SUPPLIED INFORMATION ▸
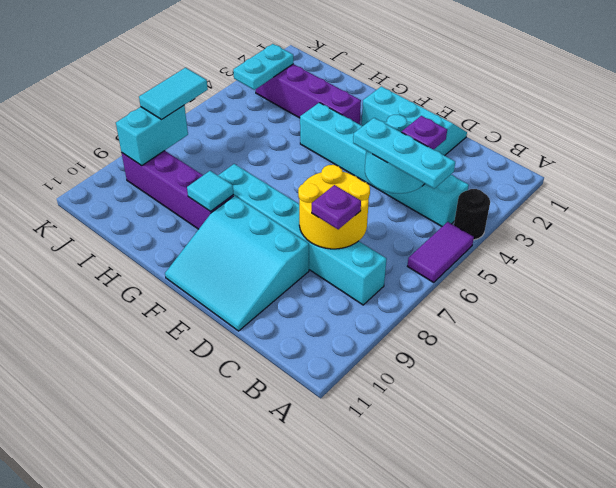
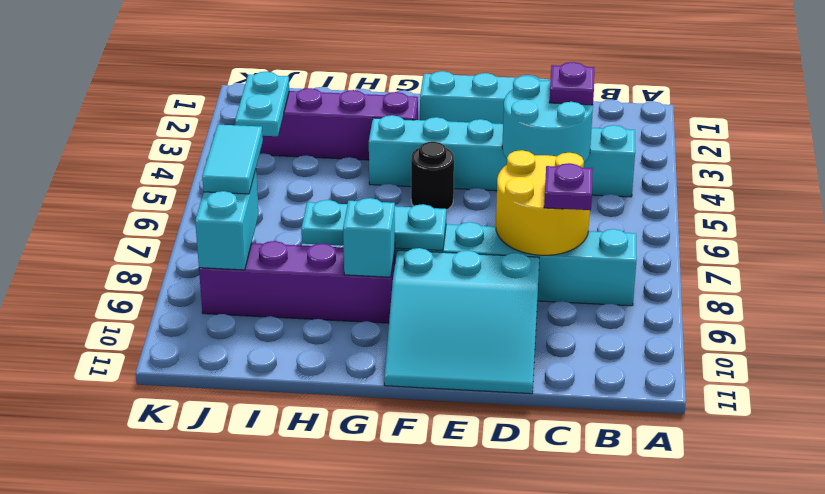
black round brick A4 level 1 -> black round brick F5 level 1
purple tile A5:A6 level 1 -> none
cyan plate B5:D5 level 3 -> cyan plate F8:H8 level 2
cyan tile G9 level 2 -> cyan brick G9 level 2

EXERCISE AIM ▸ Reproduce the material above in full, exactly, with no images.

EXERCISE RESULT ▸
black round brick A4 level 1 -> black round brick F5 level 1
purple tile A5:A6 level 1 -> none
cyan plate B5:D5 level 3 -> cyan plate F8:H8 level 2
cyan tile G9 level 2 -> cyan brick G9 level 2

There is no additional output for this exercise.